--- Task details ---
The answer must be the lines from the one containing "(710, 259) = (716, 292): green" through the last line of the data below, copied exactly, with nothing else.

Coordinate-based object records
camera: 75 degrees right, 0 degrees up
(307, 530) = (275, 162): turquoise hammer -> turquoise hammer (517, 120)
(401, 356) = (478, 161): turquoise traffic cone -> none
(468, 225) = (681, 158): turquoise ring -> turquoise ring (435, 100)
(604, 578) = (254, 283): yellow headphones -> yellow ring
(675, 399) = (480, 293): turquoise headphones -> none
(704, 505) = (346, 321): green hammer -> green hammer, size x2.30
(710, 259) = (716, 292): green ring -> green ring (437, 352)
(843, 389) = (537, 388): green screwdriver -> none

--- Answer for the task ---
(710, 259) = (716, 292): green ring -> green ring (437, 352)
(843, 389) = (537, 388): green screwdriver -> none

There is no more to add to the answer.